▶ Activity
Please copy the lines below exactly, from the first one through the line showing "before: pion (blanc) (no. 3 from left)".

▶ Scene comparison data
════════════════

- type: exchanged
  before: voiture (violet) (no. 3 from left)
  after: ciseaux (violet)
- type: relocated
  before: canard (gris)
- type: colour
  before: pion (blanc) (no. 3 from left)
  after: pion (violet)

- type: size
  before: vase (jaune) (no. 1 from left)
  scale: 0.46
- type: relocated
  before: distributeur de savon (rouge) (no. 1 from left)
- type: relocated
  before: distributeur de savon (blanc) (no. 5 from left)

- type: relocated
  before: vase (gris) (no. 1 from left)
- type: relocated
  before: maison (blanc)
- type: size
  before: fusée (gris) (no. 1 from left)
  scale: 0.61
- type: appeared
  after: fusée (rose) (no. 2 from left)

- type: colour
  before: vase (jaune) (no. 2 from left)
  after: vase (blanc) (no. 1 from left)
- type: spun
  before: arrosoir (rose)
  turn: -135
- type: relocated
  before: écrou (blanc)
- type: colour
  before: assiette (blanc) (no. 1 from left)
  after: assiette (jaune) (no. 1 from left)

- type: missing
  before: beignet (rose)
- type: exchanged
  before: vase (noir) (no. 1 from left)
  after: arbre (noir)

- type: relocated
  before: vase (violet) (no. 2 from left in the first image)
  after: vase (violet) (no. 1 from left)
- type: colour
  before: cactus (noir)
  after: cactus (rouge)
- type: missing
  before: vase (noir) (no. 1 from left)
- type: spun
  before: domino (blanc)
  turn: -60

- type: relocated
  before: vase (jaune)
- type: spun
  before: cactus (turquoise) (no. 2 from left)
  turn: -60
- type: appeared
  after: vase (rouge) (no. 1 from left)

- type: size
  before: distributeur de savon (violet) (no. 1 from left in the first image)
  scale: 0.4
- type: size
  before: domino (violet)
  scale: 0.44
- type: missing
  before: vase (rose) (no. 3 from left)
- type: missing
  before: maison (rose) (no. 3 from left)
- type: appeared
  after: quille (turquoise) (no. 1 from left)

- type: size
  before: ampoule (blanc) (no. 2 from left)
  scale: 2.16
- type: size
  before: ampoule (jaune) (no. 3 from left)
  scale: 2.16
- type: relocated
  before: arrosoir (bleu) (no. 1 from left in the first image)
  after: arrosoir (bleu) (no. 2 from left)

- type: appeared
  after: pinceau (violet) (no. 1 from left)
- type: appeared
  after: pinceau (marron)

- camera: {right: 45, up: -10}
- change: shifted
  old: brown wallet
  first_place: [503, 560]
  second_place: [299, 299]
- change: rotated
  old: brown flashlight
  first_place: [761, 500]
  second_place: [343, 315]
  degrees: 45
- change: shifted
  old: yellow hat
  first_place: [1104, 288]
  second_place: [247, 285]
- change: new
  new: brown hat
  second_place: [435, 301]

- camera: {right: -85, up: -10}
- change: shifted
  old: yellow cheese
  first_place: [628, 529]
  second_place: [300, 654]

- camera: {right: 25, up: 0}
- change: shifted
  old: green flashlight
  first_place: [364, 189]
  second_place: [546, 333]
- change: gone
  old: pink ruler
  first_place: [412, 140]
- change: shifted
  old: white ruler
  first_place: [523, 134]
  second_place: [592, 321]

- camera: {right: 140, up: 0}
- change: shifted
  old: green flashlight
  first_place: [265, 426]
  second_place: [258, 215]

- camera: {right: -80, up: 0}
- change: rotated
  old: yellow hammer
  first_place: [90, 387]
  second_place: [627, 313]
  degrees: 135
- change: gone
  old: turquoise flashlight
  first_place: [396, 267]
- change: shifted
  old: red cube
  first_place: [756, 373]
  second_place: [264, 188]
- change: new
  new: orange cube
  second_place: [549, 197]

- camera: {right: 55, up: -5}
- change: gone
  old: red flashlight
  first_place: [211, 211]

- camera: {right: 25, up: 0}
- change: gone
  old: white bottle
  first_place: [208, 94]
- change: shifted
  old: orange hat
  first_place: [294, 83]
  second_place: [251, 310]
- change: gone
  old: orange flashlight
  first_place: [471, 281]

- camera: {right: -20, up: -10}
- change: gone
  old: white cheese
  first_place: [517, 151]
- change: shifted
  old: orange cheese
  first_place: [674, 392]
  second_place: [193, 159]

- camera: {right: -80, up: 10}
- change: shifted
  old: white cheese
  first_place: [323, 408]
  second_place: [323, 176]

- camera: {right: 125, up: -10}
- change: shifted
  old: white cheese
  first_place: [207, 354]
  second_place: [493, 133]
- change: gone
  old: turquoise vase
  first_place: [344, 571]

════════════════

▶ Output of the exercise
- type: exchanged
  before: voiture (violet) (no. 3 from left)
  after: ciseaux (violet)
- type: relocated
  before: canard (gris)
- type: colour
  before: pion (blanc) (no. 3 from left)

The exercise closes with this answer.